• **THE PROBLEM**: Rewrite the entries below as a Markdown table with the columns "Row" and "Line," numbering every entry in order and leaving out any blank lines.

## BEGIN

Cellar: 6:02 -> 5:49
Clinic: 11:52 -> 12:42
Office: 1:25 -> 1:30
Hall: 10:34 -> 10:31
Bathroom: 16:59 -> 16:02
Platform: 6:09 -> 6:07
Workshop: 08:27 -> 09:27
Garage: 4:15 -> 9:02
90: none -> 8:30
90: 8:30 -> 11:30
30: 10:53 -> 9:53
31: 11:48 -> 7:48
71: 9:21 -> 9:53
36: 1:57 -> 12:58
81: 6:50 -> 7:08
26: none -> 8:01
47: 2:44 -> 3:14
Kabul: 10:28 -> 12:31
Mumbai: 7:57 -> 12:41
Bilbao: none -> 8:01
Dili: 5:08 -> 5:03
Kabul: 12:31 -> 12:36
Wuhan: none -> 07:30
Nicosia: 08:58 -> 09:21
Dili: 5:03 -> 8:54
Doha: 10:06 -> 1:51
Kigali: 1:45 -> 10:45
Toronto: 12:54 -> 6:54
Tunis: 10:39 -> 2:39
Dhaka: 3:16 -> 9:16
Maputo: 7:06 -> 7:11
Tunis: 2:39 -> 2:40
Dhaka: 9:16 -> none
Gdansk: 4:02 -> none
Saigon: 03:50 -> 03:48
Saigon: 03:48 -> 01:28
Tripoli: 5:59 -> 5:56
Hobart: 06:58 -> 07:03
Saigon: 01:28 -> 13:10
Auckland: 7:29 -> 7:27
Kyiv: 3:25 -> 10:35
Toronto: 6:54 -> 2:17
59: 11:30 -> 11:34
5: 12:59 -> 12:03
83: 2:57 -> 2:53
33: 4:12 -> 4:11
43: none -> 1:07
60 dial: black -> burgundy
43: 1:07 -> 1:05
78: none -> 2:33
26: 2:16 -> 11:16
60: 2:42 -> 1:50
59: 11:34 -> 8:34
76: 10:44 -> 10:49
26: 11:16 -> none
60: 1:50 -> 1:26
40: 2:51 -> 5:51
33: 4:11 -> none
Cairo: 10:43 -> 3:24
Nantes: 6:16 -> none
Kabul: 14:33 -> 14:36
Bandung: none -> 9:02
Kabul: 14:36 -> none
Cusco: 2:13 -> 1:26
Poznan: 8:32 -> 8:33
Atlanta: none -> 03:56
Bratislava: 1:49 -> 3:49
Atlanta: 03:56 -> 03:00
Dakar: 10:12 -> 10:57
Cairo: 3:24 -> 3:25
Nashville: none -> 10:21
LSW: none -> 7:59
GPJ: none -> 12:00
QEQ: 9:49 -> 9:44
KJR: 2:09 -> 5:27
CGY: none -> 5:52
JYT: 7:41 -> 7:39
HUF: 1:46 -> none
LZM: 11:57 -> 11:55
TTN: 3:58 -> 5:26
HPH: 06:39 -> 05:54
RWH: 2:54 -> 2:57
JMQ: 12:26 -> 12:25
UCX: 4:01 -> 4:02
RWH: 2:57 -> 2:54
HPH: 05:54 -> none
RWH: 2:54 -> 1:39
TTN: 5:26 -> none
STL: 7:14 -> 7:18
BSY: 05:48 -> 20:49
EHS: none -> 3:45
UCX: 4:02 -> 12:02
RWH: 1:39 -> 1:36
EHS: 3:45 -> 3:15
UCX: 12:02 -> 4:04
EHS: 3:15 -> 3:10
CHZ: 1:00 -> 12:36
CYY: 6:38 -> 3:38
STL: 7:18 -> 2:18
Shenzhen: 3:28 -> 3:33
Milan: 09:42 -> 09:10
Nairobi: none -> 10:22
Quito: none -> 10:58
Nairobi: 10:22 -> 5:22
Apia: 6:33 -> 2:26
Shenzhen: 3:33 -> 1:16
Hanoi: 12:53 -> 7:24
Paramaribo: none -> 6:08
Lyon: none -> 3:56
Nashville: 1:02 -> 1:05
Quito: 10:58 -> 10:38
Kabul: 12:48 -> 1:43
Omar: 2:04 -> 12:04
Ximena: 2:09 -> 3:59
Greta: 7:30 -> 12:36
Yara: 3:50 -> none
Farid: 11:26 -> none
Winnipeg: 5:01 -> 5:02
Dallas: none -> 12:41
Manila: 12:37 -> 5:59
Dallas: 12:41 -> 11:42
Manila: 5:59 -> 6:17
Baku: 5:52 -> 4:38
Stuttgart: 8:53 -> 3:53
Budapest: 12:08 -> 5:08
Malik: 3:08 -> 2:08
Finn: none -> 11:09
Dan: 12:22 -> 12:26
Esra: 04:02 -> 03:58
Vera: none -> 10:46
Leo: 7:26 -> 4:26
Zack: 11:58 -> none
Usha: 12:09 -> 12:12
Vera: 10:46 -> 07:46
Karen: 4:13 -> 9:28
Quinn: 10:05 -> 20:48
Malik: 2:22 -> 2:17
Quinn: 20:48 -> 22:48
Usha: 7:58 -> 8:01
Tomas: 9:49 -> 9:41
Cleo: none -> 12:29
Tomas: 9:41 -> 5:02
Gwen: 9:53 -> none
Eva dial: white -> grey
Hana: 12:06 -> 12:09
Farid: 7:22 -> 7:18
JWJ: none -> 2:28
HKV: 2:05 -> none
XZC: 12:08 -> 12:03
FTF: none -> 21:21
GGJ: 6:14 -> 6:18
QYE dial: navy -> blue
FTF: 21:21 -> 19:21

## END

• **OUTPUT**:
| Row | Line |
|---|---|
| 1 | Cellar: 6:02 -> 5:49 |
| 2 | Clinic: 11:52 -> 12:42 |
| 3 | Office: 1:25 -> 1:30 |
| 4 | Hall: 10:34 -> 10:31 |
| 5 | Bathroom: 16:59 -> 16:02 |
| 6 | Platform: 6:09 -> 6:07 |
| 7 | Workshop: 08:27 -> 09:27 |
| 8 | Garage: 4:15 -> 9:02 |
| 9 | 90: none -> 8:30 |
| 10 | 90: 8:30 -> 11:30 |
| 11 | 30: 10:53 -> 9:53 |
| 12 | 31: 11:48 -> 7:48 |
| 13 | 71: 9:21 -> 9:53 |
| 14 | 36: 1:57 -> 12:58 |
| 15 | 81: 6:50 -> 7:08 |
| 16 | 26: none -> 8:01 |
| 17 | 47: 2:44 -> 3:14 |
| 18 | Kabul: 10:28 -> 12:31 |
| 19 | Mumbai: 7:57 -> 12:41 |
| 20 | Bilbao: none -> 8:01 |
| 21 | Dili: 5:08 -> 5:03 |
| 22 | Kabul: 12:31 -> 12:36 |
| 23 | Wuhan: none -> 07:30 |
| 24 | Nicosia: 08:58 -> 09:21 |
| 25 | Dili: 5:03 -> 8:54 |
| 26 | Doha: 10:06 -> 1:51 |
| 27 | Kigali: 1:45 -> 10:45 |
| 28 | Toronto: 12:54 -> 6:54 |
| 29 | Tunis: 10:39 -> 2:39 |
| 30 | Dhaka: 3:16 -> 9:16 |
| 31 | Maputo: 7:06 -> 7:11 |
| 32 | Tunis: 2:39 -> 2:40 |
| 33 | Dhaka: 9:16 -> none |
| 34 | Gdansk: 4:02 -> none |
| 35 | Saigon: 03:50 -> 03:48 |
| 36 | Saigon: 03:48 -> 01:28 |
| 37 | Tripoli: 5:59 -> 5:56 |
| 38 | Hobart: 06:58 -> 07:03 |
| 39 | Saigon: 01:28 -> 13:10 |
| 40 | Auckland: 7:29 -> 7:27 |
| 41 | Kyiv: 3:25 -> 10:35 |
| 42 | Toronto: 6:54 -> 2:17 |
| 43 | 59: 11:30 -> 11:34 |
| 44 | 5: 12:59 -> 12:03 |
| 45 | 83: 2:57 -> 2:53 |
| 46 | 33: 4:12 -> 4:11 |
| 47 | 43: none -> 1:07 |
| 48 | 60 dial: black -> burgundy |
| 49 | 43: 1:07 -> 1:05 |
| 50 | 78: none -> 2:33 |
| 51 | 26: 2:16 -> 11:16 |
| 52 | 60: 2:42 -> 1:50 |
| 53 | 59: 11:34 -> 8:34 |
| 54 | 76: 10:44 -> 10:49 |
| 55 | 26: 11:16 -> none |
| 56 | 60: 1:50 -> 1:26 |
| 57 | 40: 2:51 -> 5:51 |
| 58 | 33: 4:11 -> none |
| 59 | Cairo: 10:43 -> 3:24 |
| 60 | Nantes: 6:16 -> none |
| 61 | Kabul: 14:33 -> 14:36 |
| 62 | Bandung: none -> 9:02 |
| 63 | Kabul: 14:36 -> none |
| 64 | Cusco: 2:13 -> 1:26 |
| 65 | Poznan: 8:32 -> 8:33 |
| 66 | Atlanta: none -> 03:56 |
| 67 | Bratislava: 1:49 -> 3:49 |
| 68 | Atlanta: 03:56 -> 03:00 |
| 69 | Dakar: 10:12 -> 10:57 |
| 70 | Cairo: 3:24 -> 3:25 |
| 71 | Nashville: none -> 10:21 |
| 72 | LSW: none -> 7:59 |
| 73 | GPJ: none -> 12:00 |
| 74 | QEQ: 9:49 -> 9:44 |
| 75 | KJR: 2:09 -> 5:27 |
| 76 | CGY: none -> 5:52 |
| 77 | JYT: 7:41 -> 7:39 |
| 78 | HUF: 1:46 -> none |
| 79 | LZM: 11:57 -> 11:55 |
| 80 | TTN: 3:58 -> 5:26 |
| 81 | HPH: 06:39 -> 05:54 |
| 82 | RWH: 2:54 -> 2:57 |
| 83 | JMQ: 12:26 -> 12:25 |
| 84 | UCX: 4:01 -> 4:02 |
| 85 | RWH: 2:57 -> 2:54 |
| 86 | HPH: 05:54 -> none |
| 87 | RWH: 2:54 -> 1:39 |
| 88 | TTN: 5:26 -> none |
| 89 | STL: 7:14 -> 7:18 |
| 90 | BSY: 05:48 -> 20:49 |
| 91 | EHS: none -> 3:45 |
| 92 | UCX: 4:02 -> 12:02 |
| 93 | RWH: 1:39 -> 1:36 |
| 94 | EHS: 3:45 -> 3:15 |
| 95 | UCX: 12:02 -> 4:04 |
| 96 | EHS: 3:15 -> 3:10 |
| 97 | CHZ: 1:00 -> 12:36 |
| 98 | CYY: 6:38 -> 3:38 |
| 99 | STL: 7:18 -> 2:18 |
| 100 | Shenzhen: 3:28 -> 3:33 |
| 101 | Milan: 09:42 -> 09:10 |
| 102 | Nairobi: none -> 10:22 |
| 103 | Quito: none -> 10:58 |
| 104 | Nairobi: 10:22 -> 5:22 |
| 105 | Apia: 6:33 -> 2:26 |
| 106 | Shenzhen: 3:33 -> 1:16 |
| 107 | Hanoi: 12:53 -> 7:24 |
| 108 | Paramaribo: none -> 6:08 |
| 109 | Lyon: none -> 3:56 |
| 110 | Nashville: 1:02 -> 1:05 |
| 111 | Quito: 10:58 -> 10:38 |
| 112 | Kabul: 12:48 -> 1:43 |
| 113 | Omar: 2:04 -> 12:04 |
| 114 | Ximena: 2:09 -> 3:59 |
| 115 | Greta: 7:30 -> 12:36 |
| 116 | Yara: 3:50 -> none |
| 117 | Farid: 11:26 -> none |
| 118 | Winnipeg: 5:01 -> 5:02 |
| 119 | Dallas: none -> 12:41 |
| 120 | Manila: 12:37 -> 5:59 |
| 121 | Dallas: 12:41 -> 11:42 |
| 122 | Manila: 5:59 -> 6:17 |
| 123 | Baku: 5:52 -> 4:38 |
| 124 | Stuttgart: 8:53 -> 3:53 |
| 125 | Budapest: 12:08 -> 5:08 |
| 126 | Malik: 3:08 -> 2:08 |
| 127 | Finn: none -> 11:09 |
| 128 | Dan: 12:22 -> 12:26 |
| 129 | Esra: 04:02 -> 03:58 |
| 130 | Vera: none -> 10:46 |
| 131 | Leo: 7:26 -> 4:26 |
| 132 | Zack: 11:58 -> none |
| 133 | Usha: 12:09 -> 12:12 |
| 134 | Vera: 10:46 -> 07:46 |
| 135 | Karen: 4:13 -> 9:28 |
| 136 | Quinn: 10:05 -> 20:48 |
| 137 | Malik: 2:22 -> 2:17 |
| 138 | Quinn: 20:48 -> 22:48 |
| 139 | Usha: 7:58 -> 8:01 |
| 140 | Tomas: 9:49 -> 9:41 |
| 141 | Cleo: none -> 12:29 |
| 142 | Tomas: 9:41 -> 5:02 |
| 143 | Gwen: 9:53 -> none |
| 144 | Eva dial: white -> grey |
| 145 | Hana: 12:06 -> 12:09 |
| 146 | Farid: 7:22 -> 7:18 |
| 147 | JWJ: none -> 2:28 |
| 148 | HKV: 2:05 -> none |
| 149 | XZC: 12:08 -> 12:03 |
| 150 | FTF: none -> 21:21 |
| 151 | GGJ: 6:14 -> 6:18 |
| 152 | QYE dial: navy -> blue |
| 153 | FTF: 21:21 -> 19:21 |